Take the line containing "[195, 240, 280, 276]" and every line after it in the data below, and print them exactly as given, with nothing else.

#### Material for this task ####

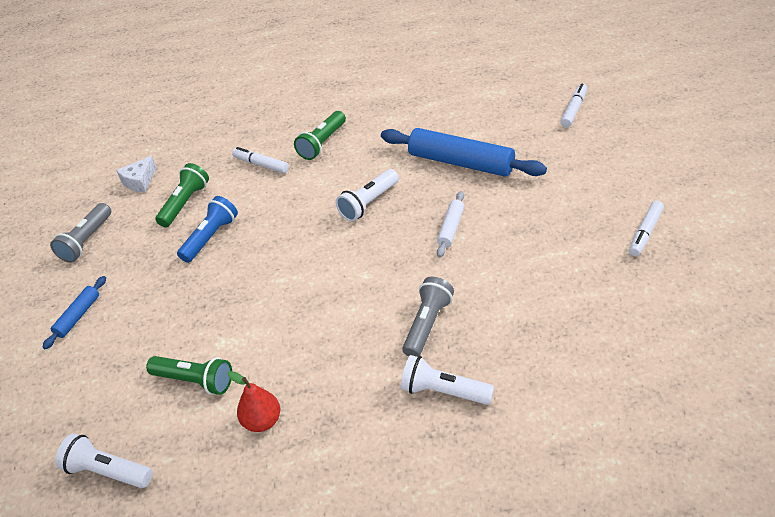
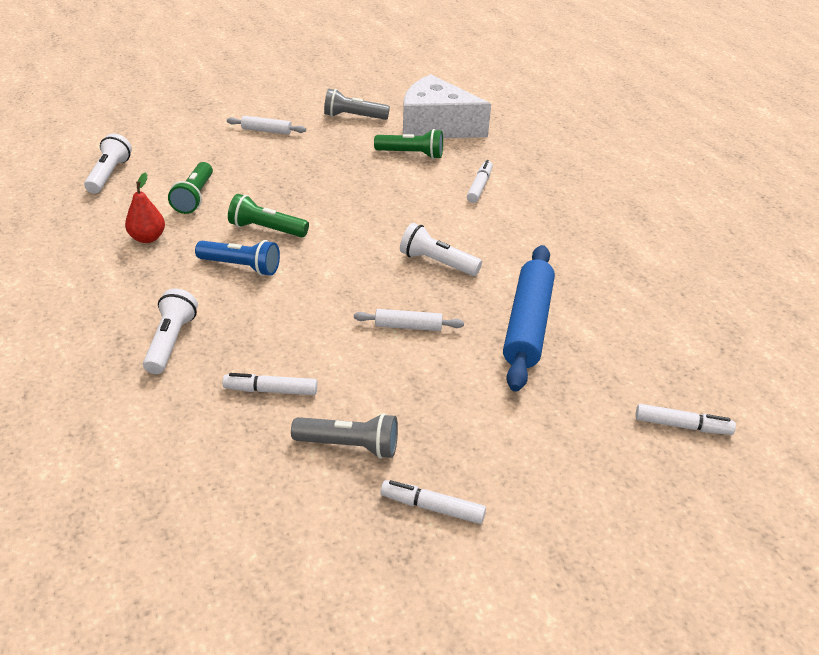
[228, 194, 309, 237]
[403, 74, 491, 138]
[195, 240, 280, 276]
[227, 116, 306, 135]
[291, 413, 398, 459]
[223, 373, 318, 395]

####

*Exercise result*
[195, 240, 280, 276]
[227, 116, 306, 135]
[291, 413, 398, 459]
[223, 373, 318, 395]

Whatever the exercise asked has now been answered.